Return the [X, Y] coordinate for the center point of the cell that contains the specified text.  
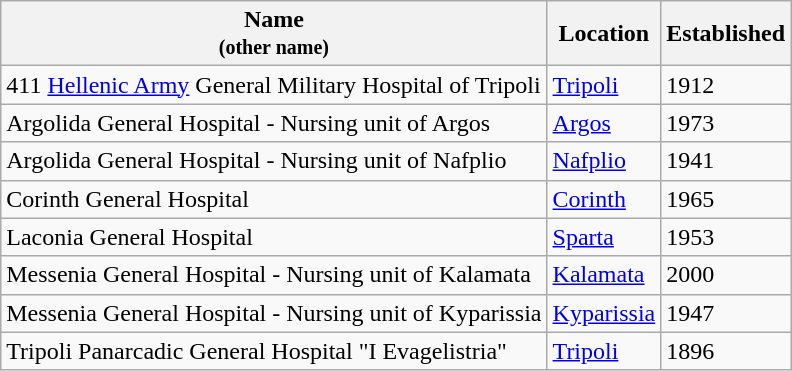
Messenia General Hospital - Nursing unit of Kalamata [274, 275]
Argolida General Hospital - Nursing unit of Argos [274, 123]
1965 [726, 199]
1947 [726, 313]
1896 [726, 351]
411 Hellenic Army General Military Hospital of Tripoli [274, 85]
Name (other name) [274, 34]
Corinth [604, 199]
Laconia General Hospital [274, 237]
Location [604, 34]
1973 [726, 123]
Kalamata [604, 275]
Argolida General Hospital - Nursing unit of Nafplio [274, 161]
Corinth General Hospital [274, 199]
1912 [726, 85]
2000 [726, 275]
Nafplio [604, 161]
Messenia General Hospital - Nursing unit of Kyparissia [274, 313]
Kyparissia [604, 313]
Argos [604, 123]
Sparta [604, 237]
1941 [726, 161]
Tripoli Panarcadic General Hospital "I Evagelistria" [274, 351]
1953 [726, 237]
Established [726, 34]
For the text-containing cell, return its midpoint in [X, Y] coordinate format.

○ ○ ○ ○ ○

### Task goal
Express the lines of the listing above as a JSON list of strings, one string per line with blank lines omitted, starting with the line that contains "Messenia General Hospital - Nursing unit of Kalamata" and continuing through the line that contains "411 Hellenic Army". Include both of those lines.

### Answer to this problem
[
  "Messenia General Hospital - Nursing unit of Kalamata [274, 275]",
  "Argolida General Hospital - Nursing unit of Argos [274, 123]",
  "1965 [726, 199]",
  "1947 [726, 313]",
  "1896 [726, 351]",
  "411 Hellenic Army General Military Hospital of Tripoli [274, 85]"
]